• _Brief_
Every line in the entries that holds "MOSI" should be identified and copied.

• _Information shown_
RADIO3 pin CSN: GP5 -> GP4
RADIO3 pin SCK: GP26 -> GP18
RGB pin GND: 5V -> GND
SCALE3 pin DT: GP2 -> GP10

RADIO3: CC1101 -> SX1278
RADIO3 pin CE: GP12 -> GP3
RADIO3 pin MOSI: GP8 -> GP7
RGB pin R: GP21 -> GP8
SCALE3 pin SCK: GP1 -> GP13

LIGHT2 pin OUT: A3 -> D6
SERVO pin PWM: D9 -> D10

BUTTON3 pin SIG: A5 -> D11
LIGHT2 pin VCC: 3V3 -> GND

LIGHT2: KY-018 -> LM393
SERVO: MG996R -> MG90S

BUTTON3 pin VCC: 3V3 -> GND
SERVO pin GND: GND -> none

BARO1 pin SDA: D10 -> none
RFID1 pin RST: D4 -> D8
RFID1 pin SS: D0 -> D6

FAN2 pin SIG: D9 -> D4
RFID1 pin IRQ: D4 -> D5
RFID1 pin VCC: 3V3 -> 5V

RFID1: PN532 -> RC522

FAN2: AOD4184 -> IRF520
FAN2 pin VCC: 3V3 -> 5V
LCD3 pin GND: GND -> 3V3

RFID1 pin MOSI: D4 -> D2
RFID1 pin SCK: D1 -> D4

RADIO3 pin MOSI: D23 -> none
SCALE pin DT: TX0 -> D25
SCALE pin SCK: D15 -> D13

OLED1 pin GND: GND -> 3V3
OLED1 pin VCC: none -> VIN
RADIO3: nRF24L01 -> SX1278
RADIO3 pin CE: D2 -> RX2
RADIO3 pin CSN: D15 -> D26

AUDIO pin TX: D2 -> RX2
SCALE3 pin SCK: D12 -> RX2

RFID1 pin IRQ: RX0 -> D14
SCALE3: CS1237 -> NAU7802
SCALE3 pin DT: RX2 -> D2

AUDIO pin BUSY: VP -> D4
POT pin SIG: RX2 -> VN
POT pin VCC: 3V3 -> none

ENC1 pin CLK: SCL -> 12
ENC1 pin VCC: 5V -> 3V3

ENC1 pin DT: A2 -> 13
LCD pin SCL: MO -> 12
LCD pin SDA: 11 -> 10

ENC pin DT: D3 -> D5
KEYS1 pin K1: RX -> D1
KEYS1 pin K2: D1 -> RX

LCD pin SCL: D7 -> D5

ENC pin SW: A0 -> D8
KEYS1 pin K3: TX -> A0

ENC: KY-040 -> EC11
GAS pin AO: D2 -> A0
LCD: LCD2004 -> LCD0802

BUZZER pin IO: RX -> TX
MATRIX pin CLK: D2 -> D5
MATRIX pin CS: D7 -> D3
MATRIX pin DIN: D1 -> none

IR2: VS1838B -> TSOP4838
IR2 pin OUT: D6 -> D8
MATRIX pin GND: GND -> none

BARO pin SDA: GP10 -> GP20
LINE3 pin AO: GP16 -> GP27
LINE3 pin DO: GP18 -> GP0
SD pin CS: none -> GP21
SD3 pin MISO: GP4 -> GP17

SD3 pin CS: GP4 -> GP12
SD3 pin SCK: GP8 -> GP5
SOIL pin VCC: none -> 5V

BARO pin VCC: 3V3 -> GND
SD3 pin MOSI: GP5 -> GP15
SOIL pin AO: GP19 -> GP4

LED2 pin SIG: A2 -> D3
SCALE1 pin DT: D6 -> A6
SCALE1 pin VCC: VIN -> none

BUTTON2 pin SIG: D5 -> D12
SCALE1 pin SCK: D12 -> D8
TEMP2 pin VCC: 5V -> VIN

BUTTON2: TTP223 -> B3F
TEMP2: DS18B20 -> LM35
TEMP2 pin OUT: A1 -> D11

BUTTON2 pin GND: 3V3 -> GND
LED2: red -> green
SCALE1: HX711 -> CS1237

• _Answer to the exercise_
RADIO3 pin MOSI: GP8 -> GP7
RFID1 pin MOSI: D4 -> D2
RADIO3 pin MOSI: D23 -> none
SD3 pin MOSI: GP5 -> GP15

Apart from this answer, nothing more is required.